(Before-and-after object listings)
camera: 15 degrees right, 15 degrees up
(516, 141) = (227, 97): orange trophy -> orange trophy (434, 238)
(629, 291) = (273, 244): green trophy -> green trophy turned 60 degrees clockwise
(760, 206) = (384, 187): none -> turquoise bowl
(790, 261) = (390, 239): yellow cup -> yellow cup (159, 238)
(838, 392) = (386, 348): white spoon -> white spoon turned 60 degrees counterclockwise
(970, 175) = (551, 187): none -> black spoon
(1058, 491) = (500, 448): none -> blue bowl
--
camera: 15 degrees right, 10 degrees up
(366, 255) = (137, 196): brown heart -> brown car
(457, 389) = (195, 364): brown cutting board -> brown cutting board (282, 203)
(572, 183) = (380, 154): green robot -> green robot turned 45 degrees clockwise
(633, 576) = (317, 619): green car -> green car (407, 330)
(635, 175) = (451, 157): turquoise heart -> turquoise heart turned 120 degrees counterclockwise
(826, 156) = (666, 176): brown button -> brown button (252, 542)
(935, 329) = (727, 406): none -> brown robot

WORK REQUIRED: Given the records above, return exactly the lines starting at the line containing "(970, 175) = (551, 187): none -> black spoon" and ending at the line containing "(1058, 491) = (500, 448): none -> blue bowl", including both.

TASK SOLUTION:
(970, 175) = (551, 187): none -> black spoon
(1058, 491) = (500, 448): none -> blue bowl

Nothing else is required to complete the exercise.